**TASK PROMPT**
Output only the lines of the entries that follow, starting at the one with "camera: 65 degrees right, 15 degrees up" and running down to the one with "(446, 60) = (560, 139): blue", both included and unchanged.

**RECORDS SHOWN**

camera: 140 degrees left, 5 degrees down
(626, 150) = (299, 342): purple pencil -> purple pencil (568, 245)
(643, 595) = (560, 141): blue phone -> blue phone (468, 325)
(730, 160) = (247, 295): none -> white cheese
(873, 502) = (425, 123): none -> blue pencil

---

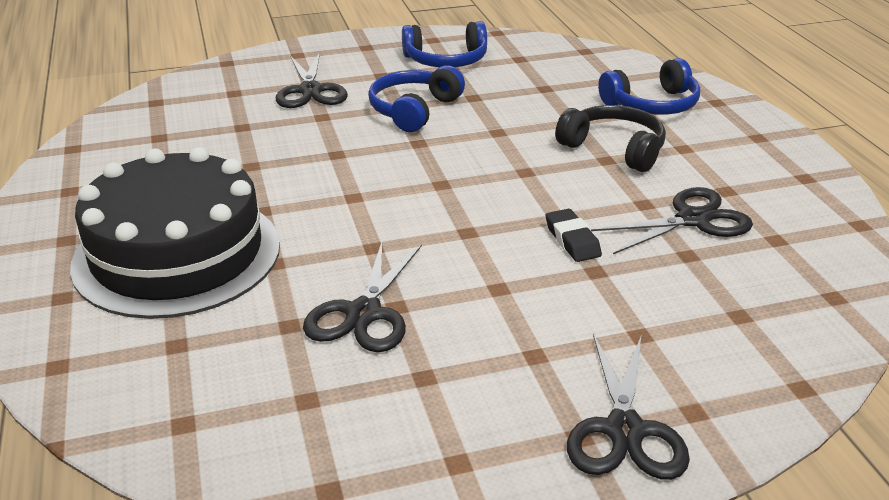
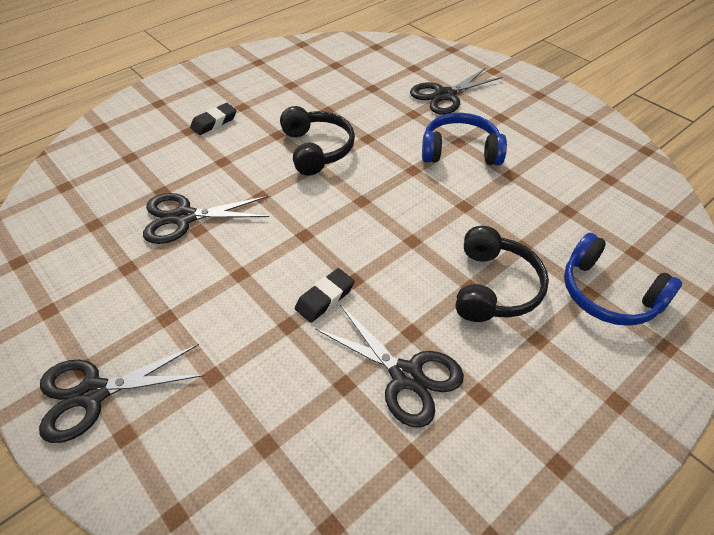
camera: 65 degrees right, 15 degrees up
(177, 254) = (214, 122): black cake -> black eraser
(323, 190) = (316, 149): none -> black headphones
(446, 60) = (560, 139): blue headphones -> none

==

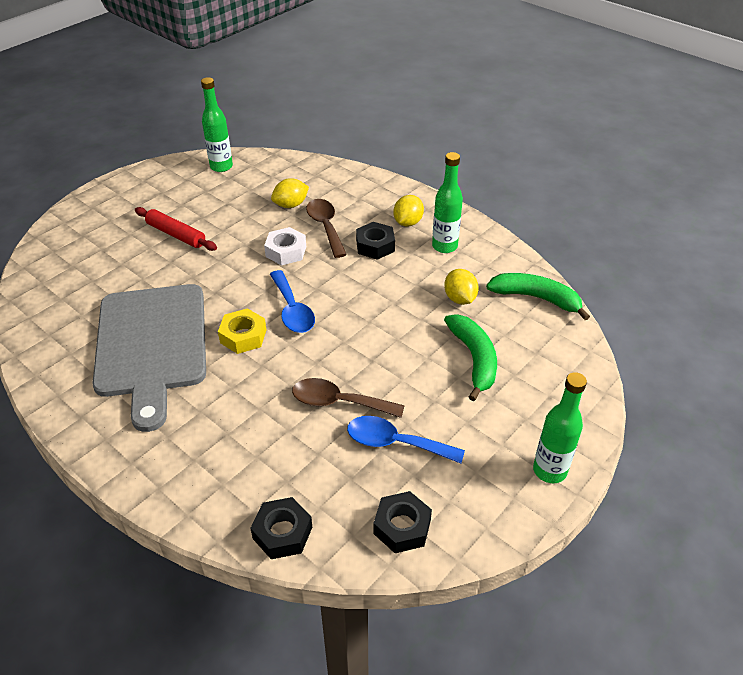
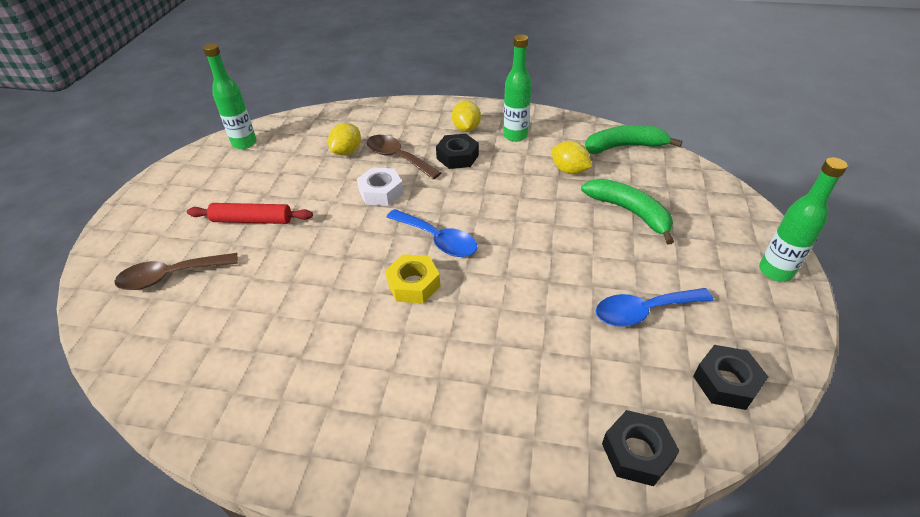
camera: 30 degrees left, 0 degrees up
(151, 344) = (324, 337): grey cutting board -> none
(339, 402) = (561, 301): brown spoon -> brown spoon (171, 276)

**EXPECTED ANSWER**
camera: 65 degrees right, 15 degrees up
(177, 254) = (214, 122): black cake -> black eraser
(323, 190) = (316, 149): none -> black headphones
(446, 60) = (560, 139): blue headphones -> none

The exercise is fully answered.